* **Assignment**: Apart from the pictures, output all of the records exactly.

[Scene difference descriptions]
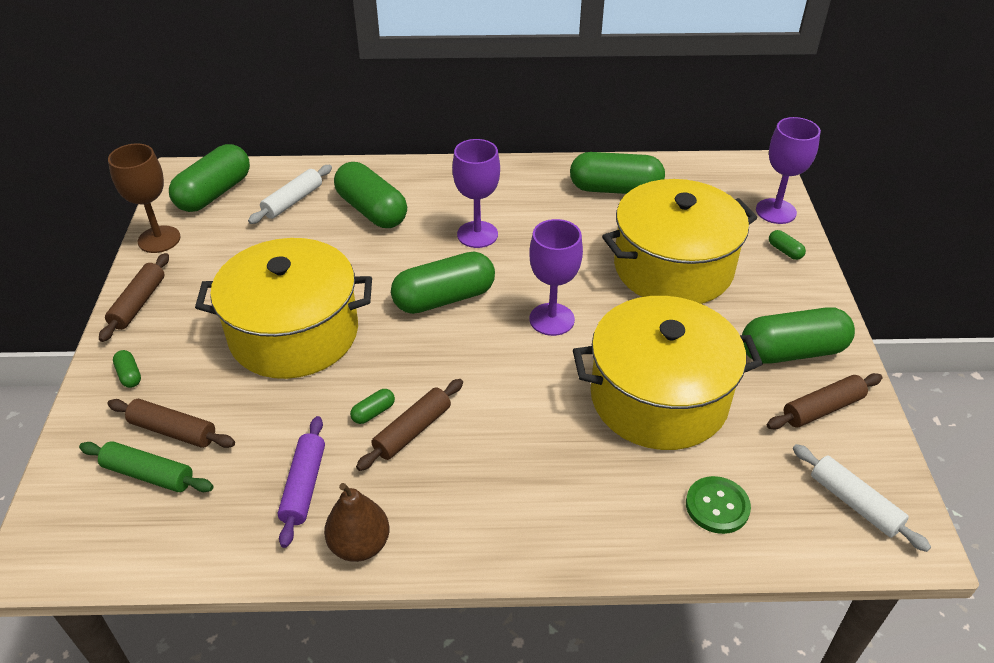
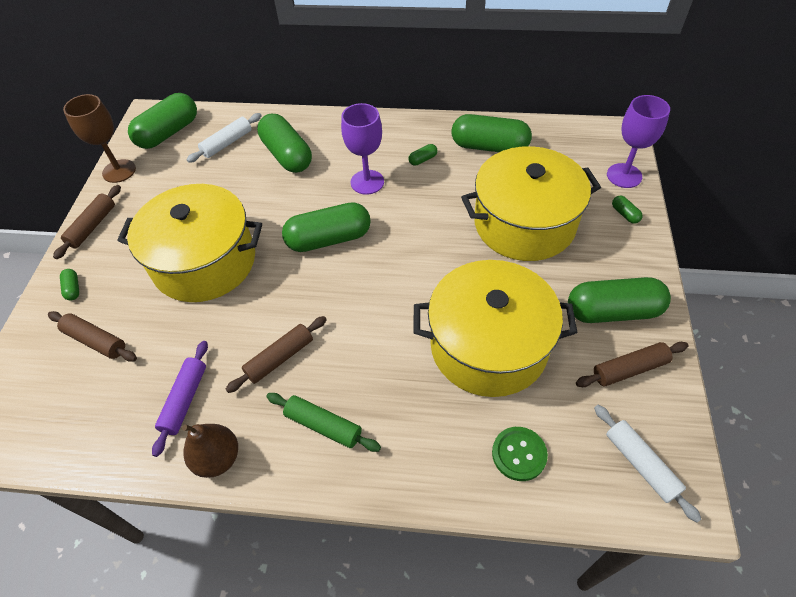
camera: 10 degrees right, 10 degrees up
(148, 474) = (69, 377): green rolling pin -> green rolling pin (323, 425)
(373, 412) = (252, 338): green capsule -> green capsule (423, 159)
(552, 319) = (413, 265): purple goblet -> none

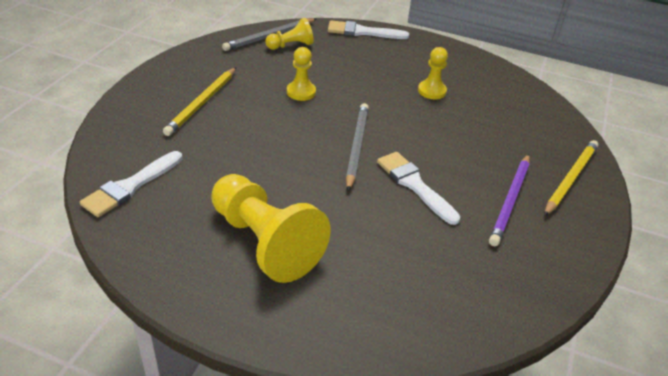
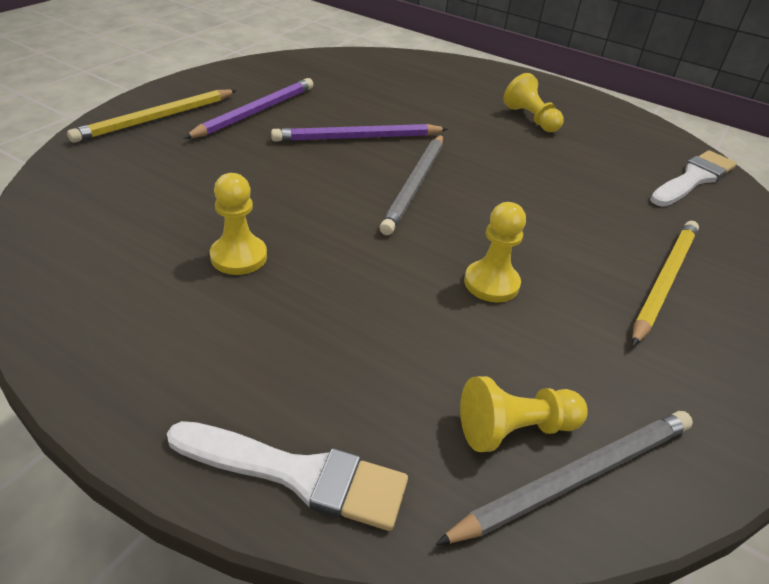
camera: 170 degrees left, 0 degrees up
(265, 242) = (531, 119): yellow pawn -> yellow pawn, size x0.51
(415, 185) = (358, 138): white brush -> purple pencil

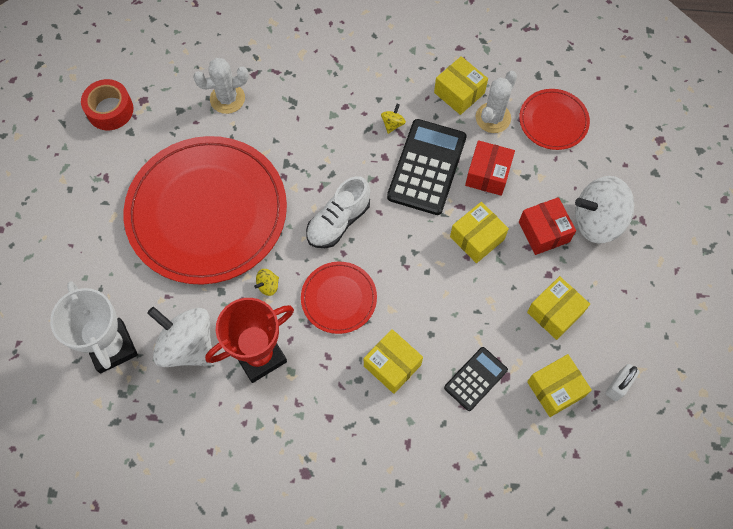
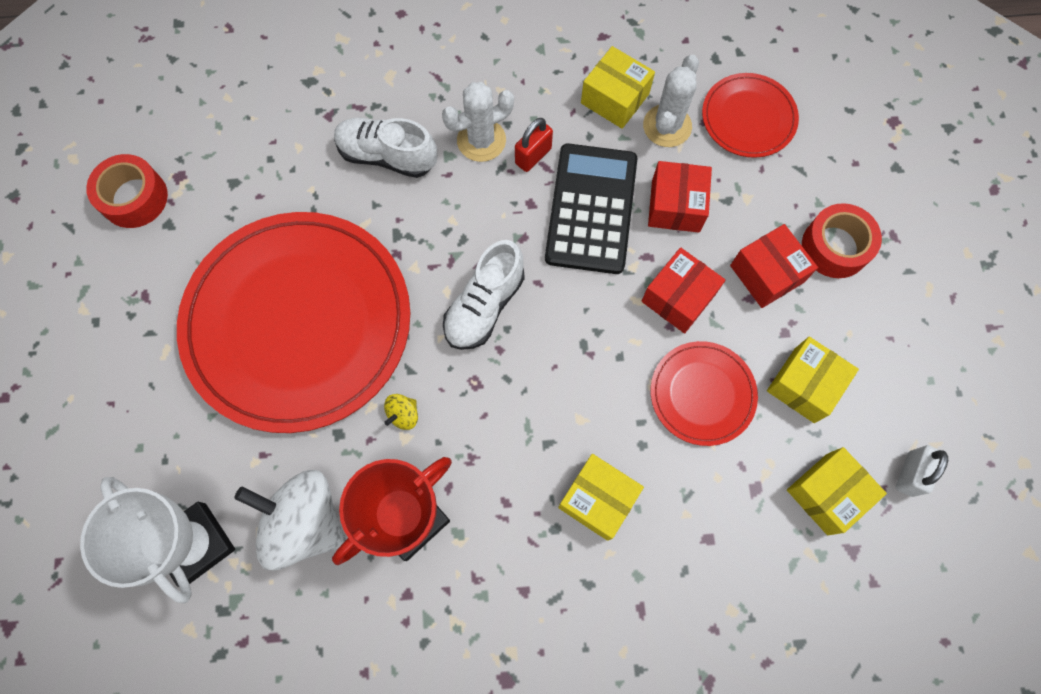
camera: 10 degrees left, 5 degrees up
(227, 99) = (298, 156): white cactus -> white cactus (481, 140)
(289, 108) = (387, 156): none -> white shoe
(339, 298) = (505, 416): red plate -> red plate (702, 394)
(392, 124) = (533, 156): yellow spinning top -> red padlock
(475, 379) = (716, 498): black calculator -> none
(477, 238) = (678, 297): yellow box -> red box
(597, 221) = (835, 247): white spinning top -> red tape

* **Output of the exercise**:
camera: 10 degrees right, 10 degrees up
(148, 474) = (69, 377): green rolling pin -> green rolling pin (323, 425)
(373, 412) = (252, 338): green capsule -> green capsule (423, 159)
(552, 319) = (413, 265): purple goblet -> none

camera: 170 degrees left, 0 degrees up
(265, 242) = (531, 119): yellow pawn -> yellow pawn, size x0.51
(415, 185) = (358, 138): white brush -> purple pencil

camera: 10 degrees left, 5 degrees up
(227, 99) = (298, 156): white cactus -> white cactus (481, 140)
(289, 108) = (387, 156): none -> white shoe
(339, 298) = (505, 416): red plate -> red plate (702, 394)
(392, 124) = (533, 156): yellow spinning top -> red padlock
(475, 379) = (716, 498): black calculator -> none
(477, 238) = (678, 297): yellow box -> red box
(597, 221) = (835, 247): white spinning top -> red tape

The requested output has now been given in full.